◆ EXTRACTED MATERIAL

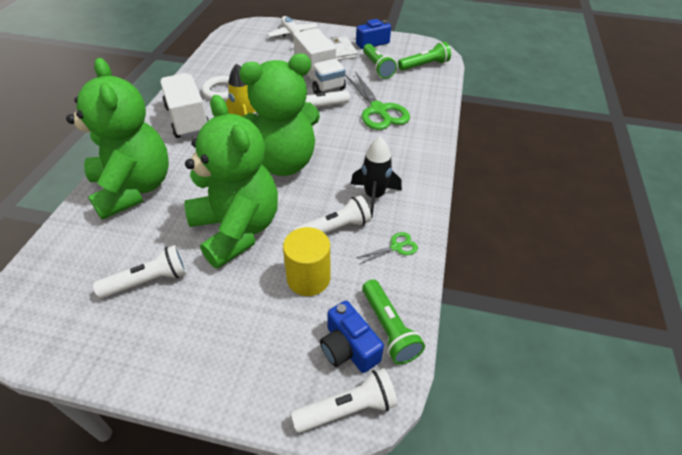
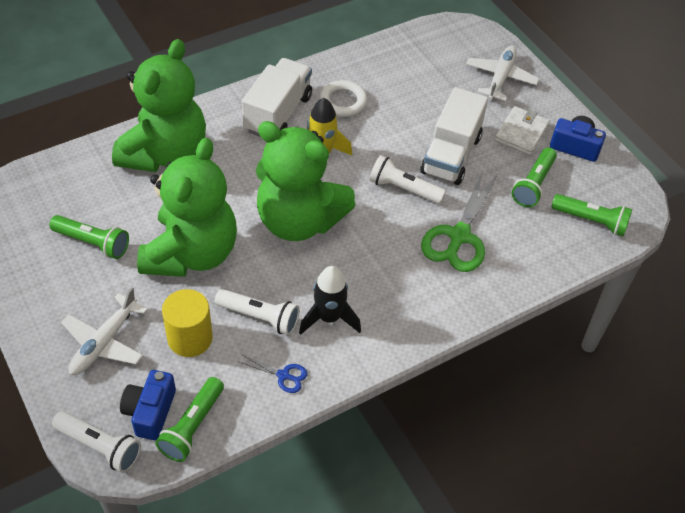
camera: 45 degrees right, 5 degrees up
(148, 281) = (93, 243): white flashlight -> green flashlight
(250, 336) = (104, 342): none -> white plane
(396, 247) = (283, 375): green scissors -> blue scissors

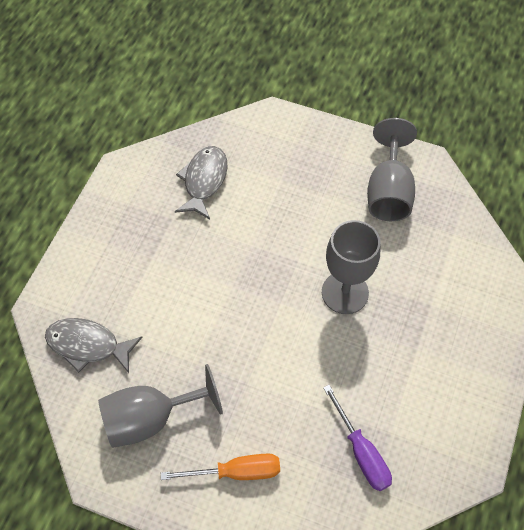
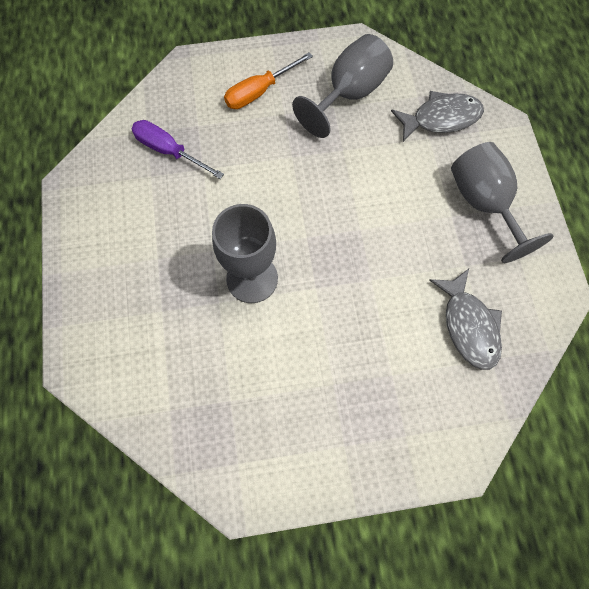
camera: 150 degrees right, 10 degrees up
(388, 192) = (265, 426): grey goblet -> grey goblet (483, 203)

---

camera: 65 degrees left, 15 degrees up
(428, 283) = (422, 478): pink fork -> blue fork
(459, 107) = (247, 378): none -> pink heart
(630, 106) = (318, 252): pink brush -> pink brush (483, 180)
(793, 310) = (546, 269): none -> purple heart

◆ TASK DETAILS
If a line in the data above holds the string "pink", copy it.

◆ TASK RESPONSE
(428, 283) = (422, 478): pink fork -> blue fork
(459, 107) = (247, 378): none -> pink heart
(630, 106) = (318, 252): pink brush -> pink brush (483, 180)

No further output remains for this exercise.